** DESCRIPTION OF THE TASK **
Each entry is to be retyped exactly as it appears. Leave the images out.

** RECORDS PROVIDED **
Segment Open

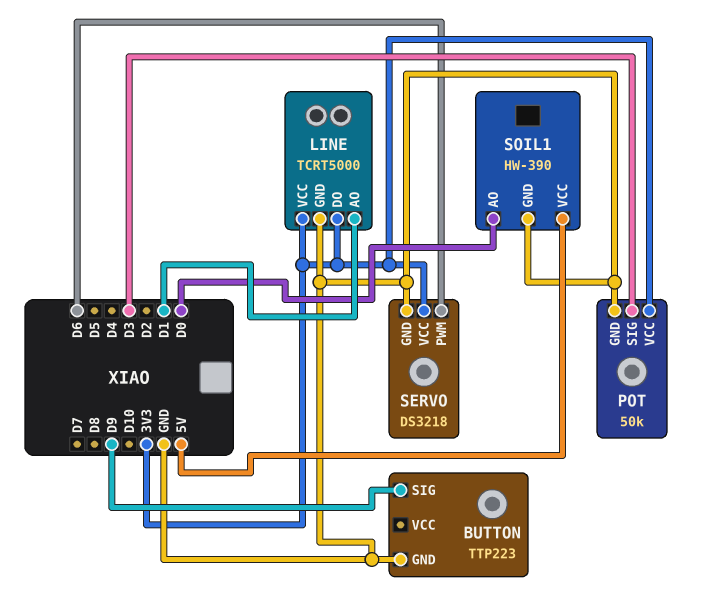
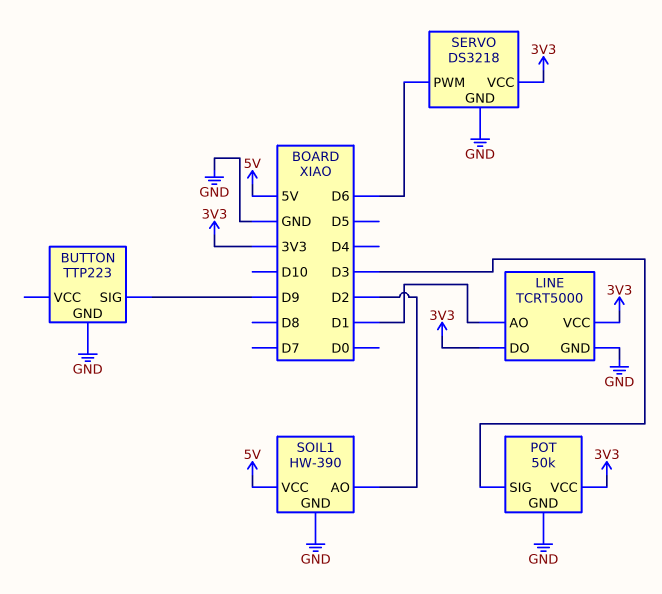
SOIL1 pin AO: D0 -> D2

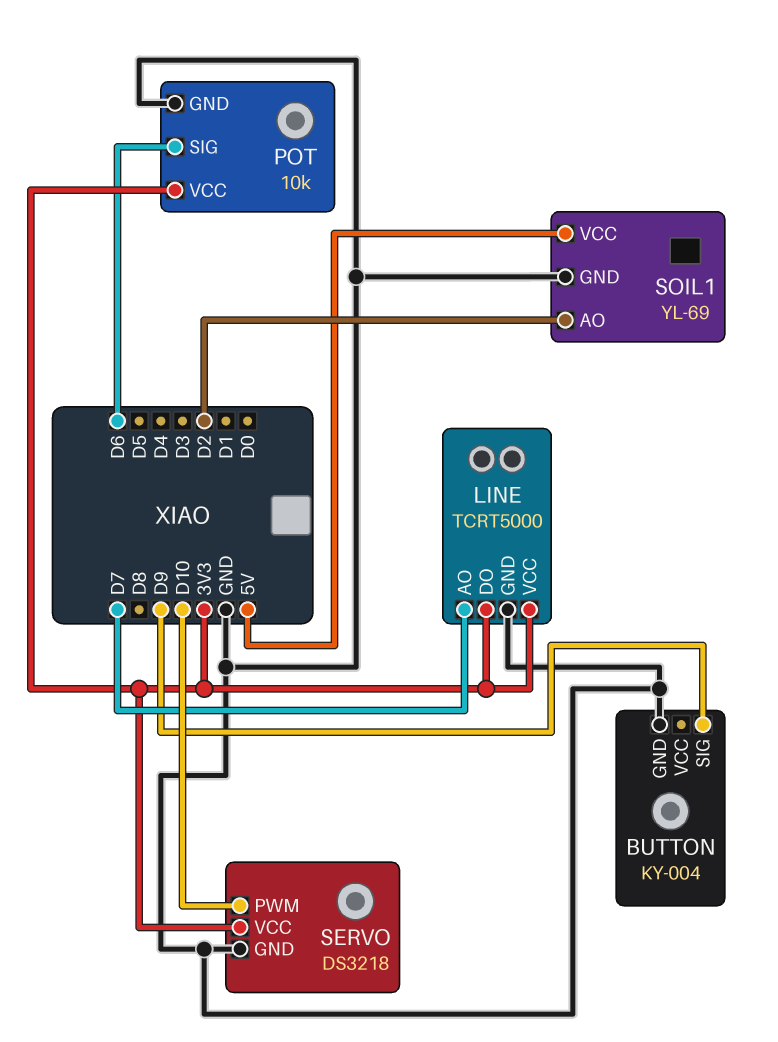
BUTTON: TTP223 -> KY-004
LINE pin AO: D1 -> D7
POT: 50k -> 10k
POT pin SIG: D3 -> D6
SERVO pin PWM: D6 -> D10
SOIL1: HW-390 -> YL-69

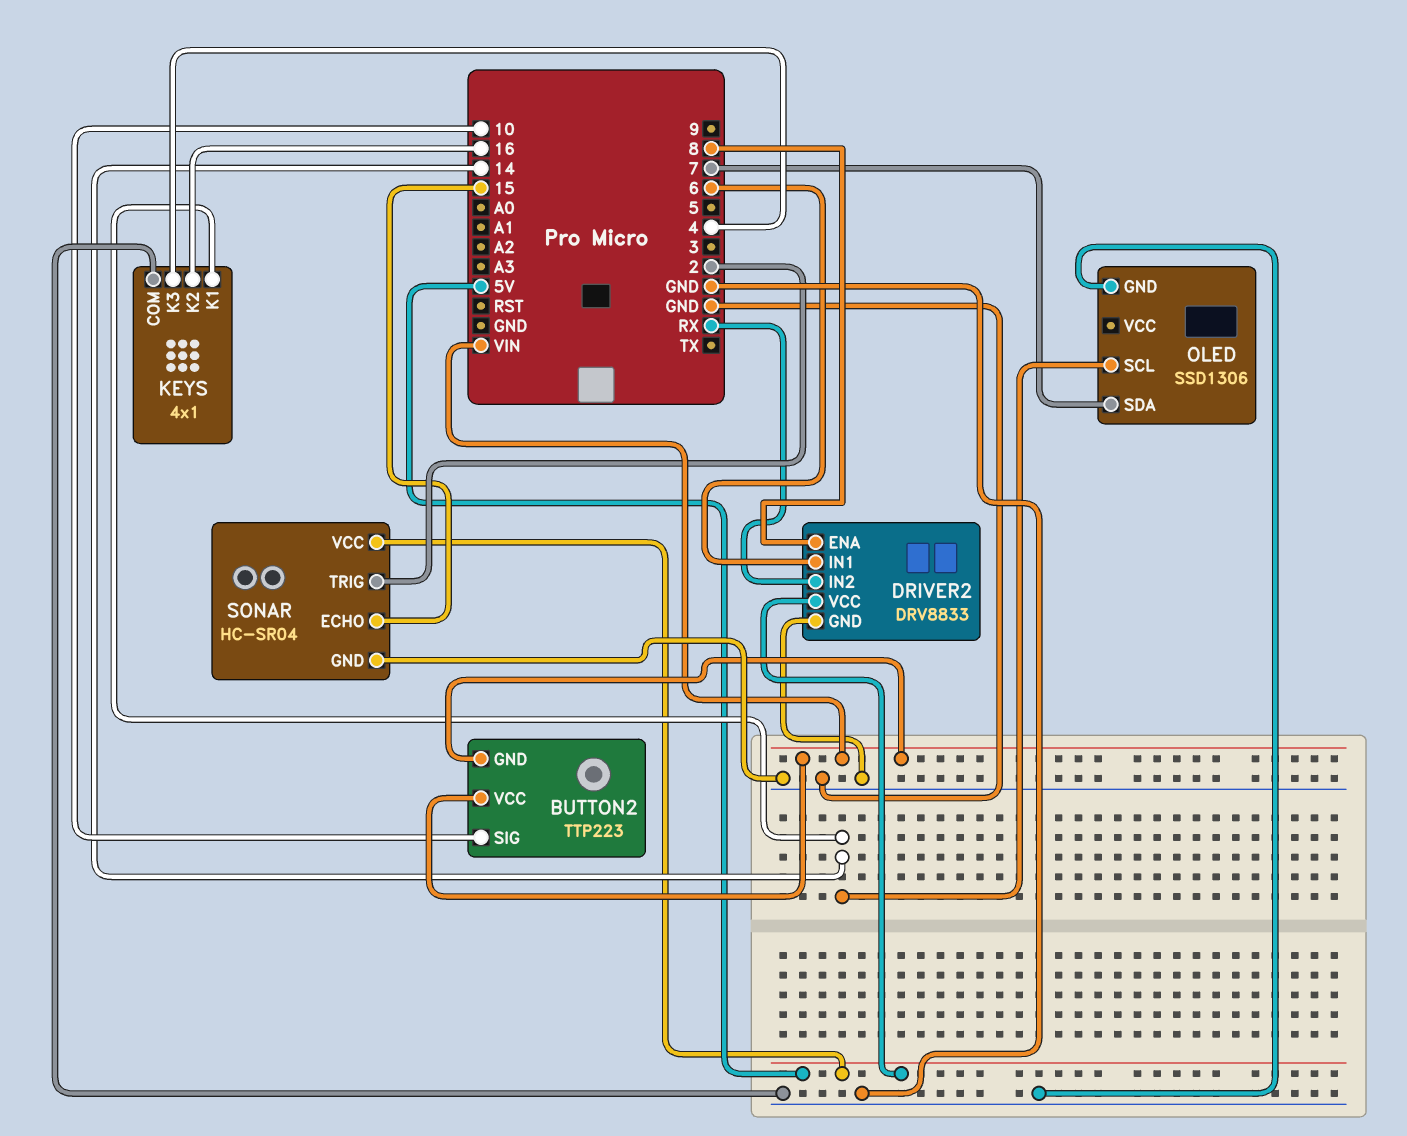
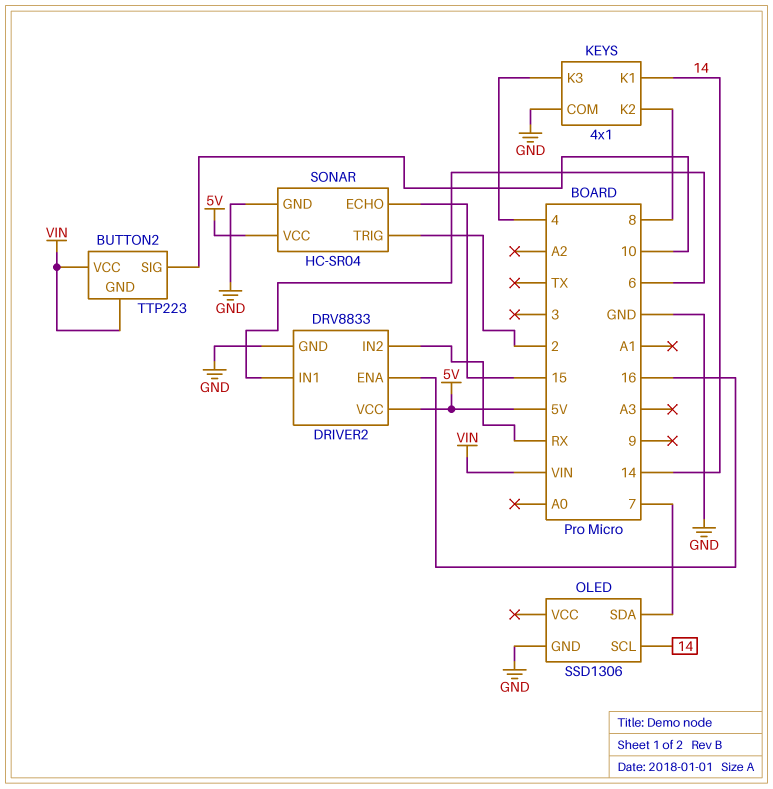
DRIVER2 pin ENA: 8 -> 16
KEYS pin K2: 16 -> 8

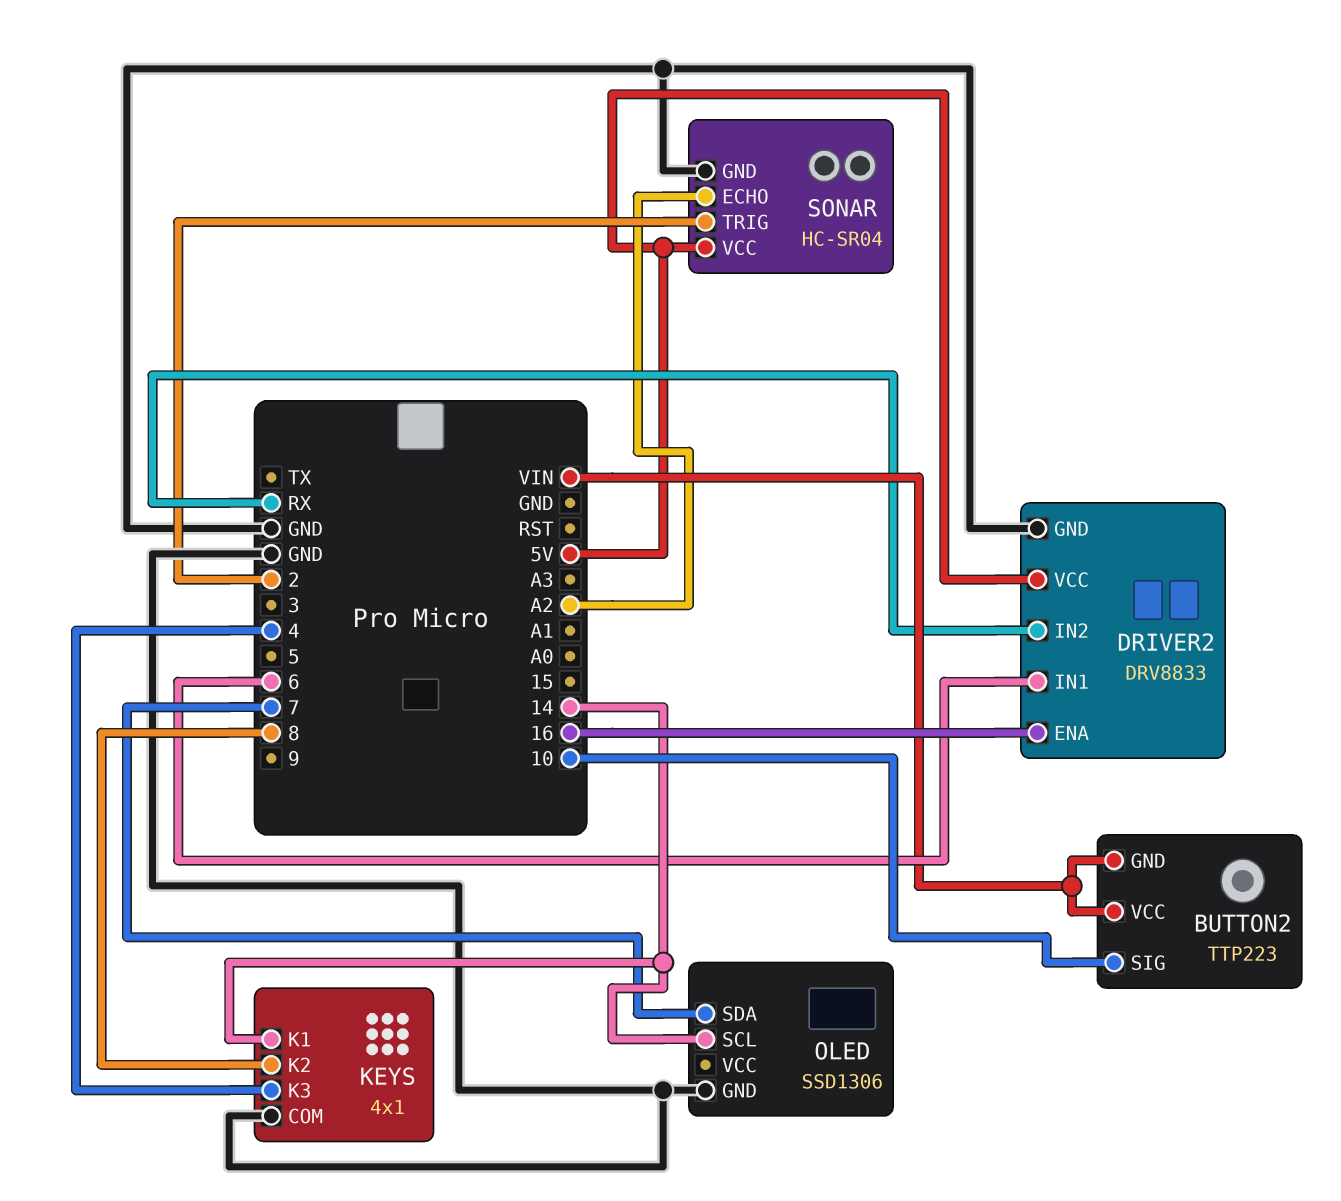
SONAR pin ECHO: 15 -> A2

Segment Closed

** TASK RESULT **
SOIL1 pin AO: D0 -> D2

BUTTON: TTP223 -> KY-004
LINE pin AO: D1 -> D7
POT: 50k -> 10k
POT pin SIG: D3 -> D6
SERVO pin PWM: D6 -> D10
SOIL1: HW-390 -> YL-69

DRIVER2 pin ENA: 8 -> 16
KEYS pin K2: 16 -> 8

SONAR pin ECHO: 15 -> A2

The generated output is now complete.